(Supplied entries):
"""

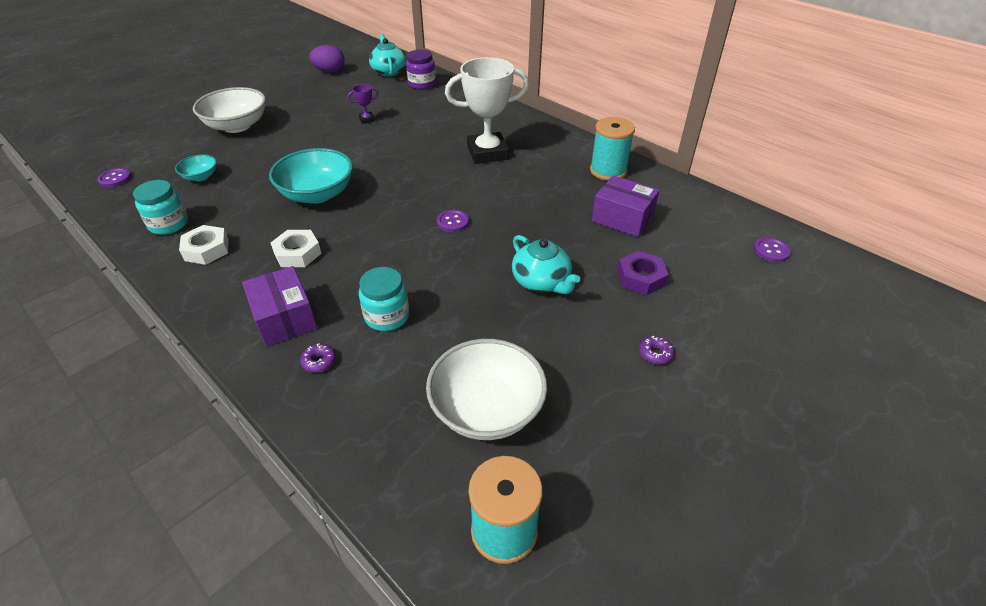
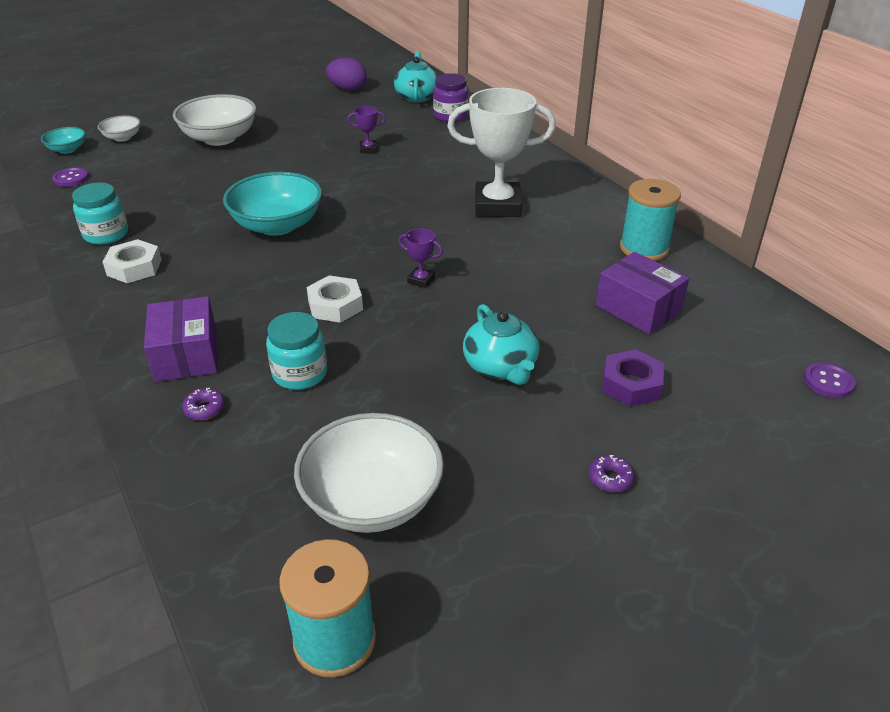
camera: 15 degrees right, 5 degrees down
(148, 136) = (122, 138): none -> white bowl
(200, 177) = (159, 188): turquoise bowl -> turquoise bowl (67, 150)
(297, 253) = (229, 287): white nut -> white nut (335, 305)
(453, 222) = (421, 280): purple button -> purple trophy

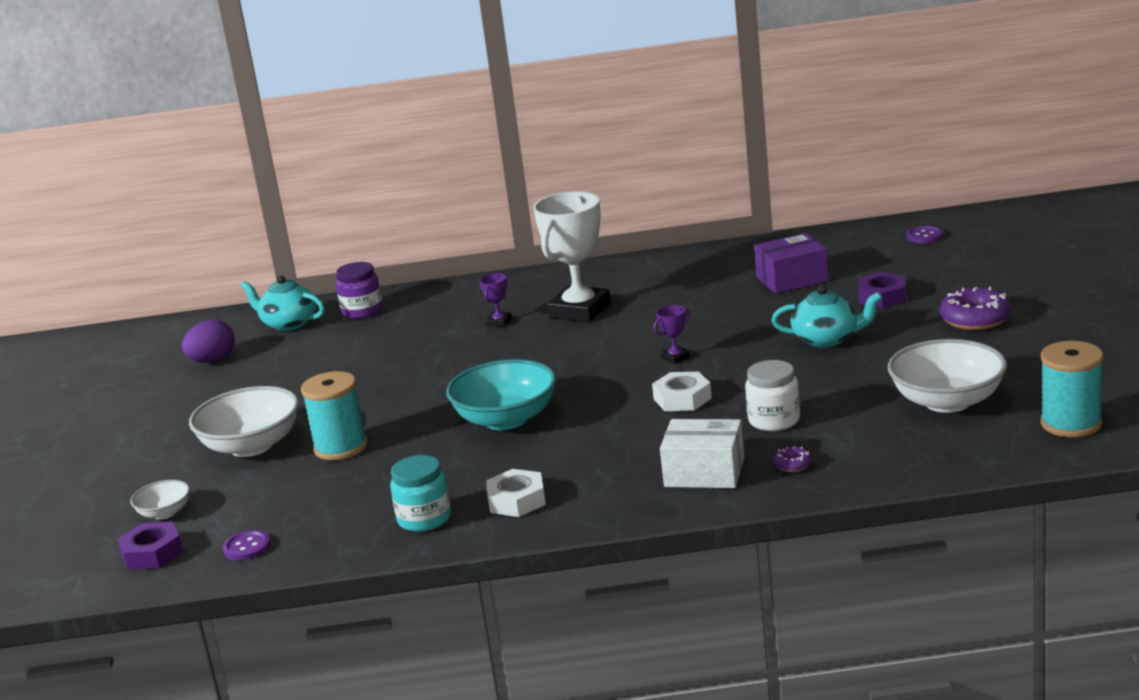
camera: 60 degrees left, 15 degrees down
(67, 150) = (152, 553): turquoise bowl -> purple nut
(186, 355) = (704, 472): purple box -> white box
(300, 374) = (774, 420): turquoise jar -> white jar
(368, 149) = (388, 361): purple trophy -> purple trophy (499, 322)
(610, 478) = (975, 319): purple donut -> purple donut, size x2.07
(644, 248) = (710, 263): turquoise spool -> turquoise spool (341, 447)

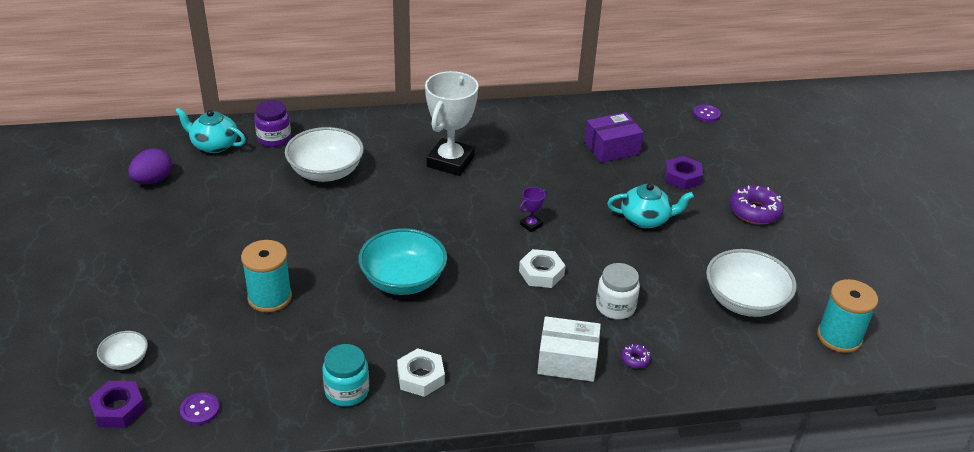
camera: 10 degrees left, 15 degrees up
(251, 446) = (194, 287): white bowl -> white bowl (326, 172)
(499, 322) = (387, 166): purple trophy -> none

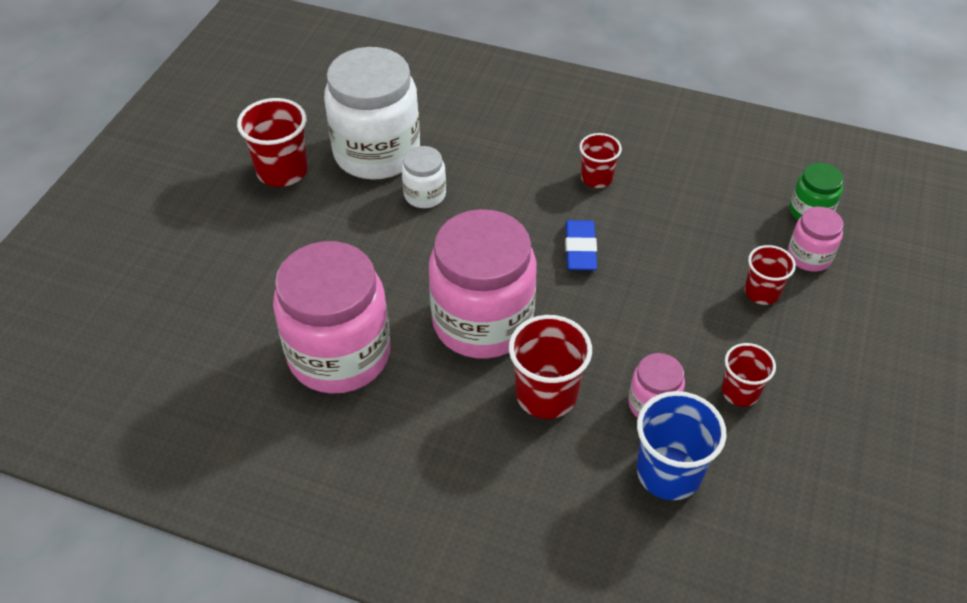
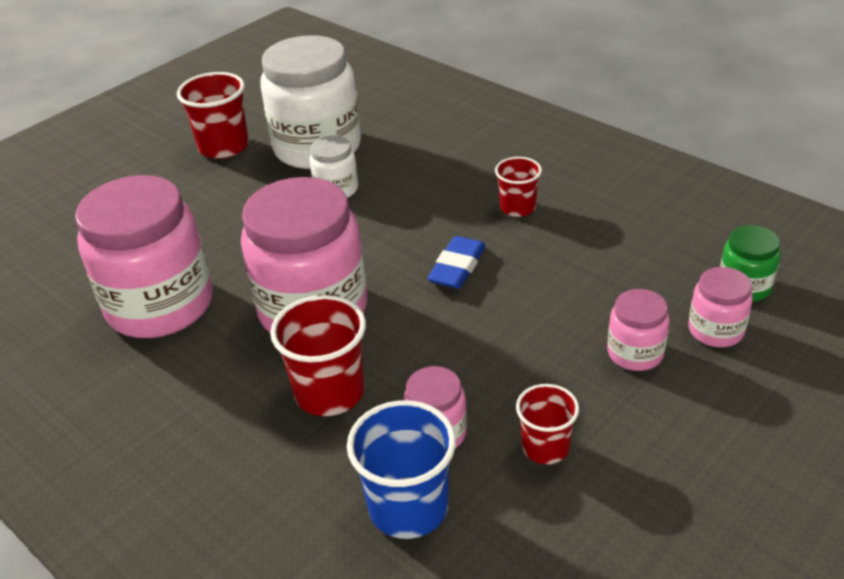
camera: 25 degrees right, 10 degrees down
(761, 292) = (635, 353): red cup -> pink jar

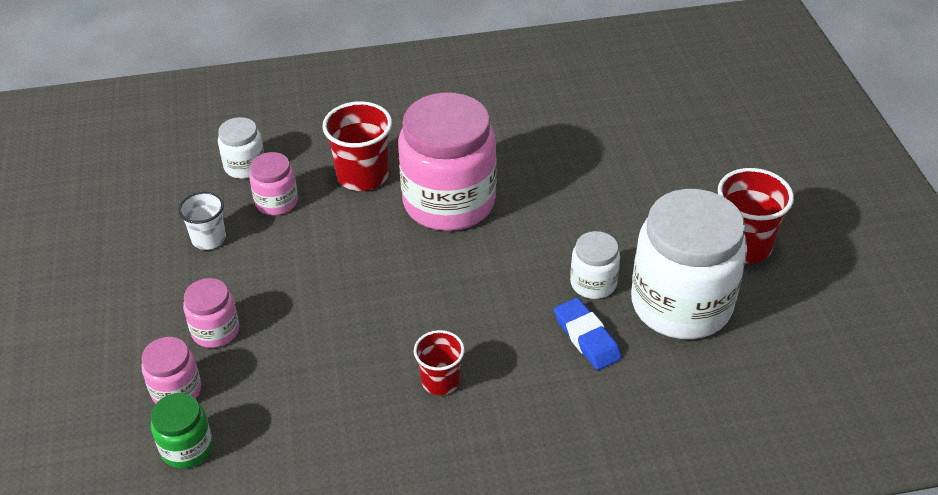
camera: 125 degrees right, 5 degrees up
(160, 305) = (536, 137): pink jar -> none
(408, 507) = (245, 166): blue cup -> white jar
(457, 267) = (408, 297): blue eraser -> blue eraser (586, 337)
(545, 447) = (209, 239): red cup -> white cup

"""

(Your instructions): Repeat the entries exactly, pictures left out.

(Answer to this problem):
camera: 15 degrees right, 5 degrees down
(148, 136) = (122, 138): none -> white bowl
(200, 177) = (159, 188): turquoise bowl -> turquoise bowl (67, 150)
(297, 253) = (229, 287): white nut -> white nut (335, 305)
(453, 222) = (421, 280): purple button -> purple trophy

camera: 60 degrees left, 15 degrees down
(67, 150) = (152, 553): turquoise bowl -> purple nut
(186, 355) = (704, 472): purple box -> white box
(300, 374) = (774, 420): turquoise jar -> white jar
(368, 149) = (388, 361): purple trophy -> purple trophy (499, 322)
(610, 478) = (975, 319): purple donut -> purple donut, size x2.07
(644, 248) = (710, 263): turquoise spool -> turquoise spool (341, 447)

camera: 10 degrees left, 15 degrees up
(251, 446) = (194, 287): white bowl -> white bowl (326, 172)
(499, 322) = (387, 166): purple trophy -> none

camera: 25 degrees right, 10 degrees down
(761, 292) = (635, 353): red cup -> pink jar

camera: 125 degrees right, 5 degrees up
(160, 305) = (536, 137): pink jar -> none
(408, 507) = (245, 166): blue cup -> white jar
(457, 267) = (408, 297): blue eraser -> blue eraser (586, 337)
(545, 447) = (209, 239): red cup -> white cup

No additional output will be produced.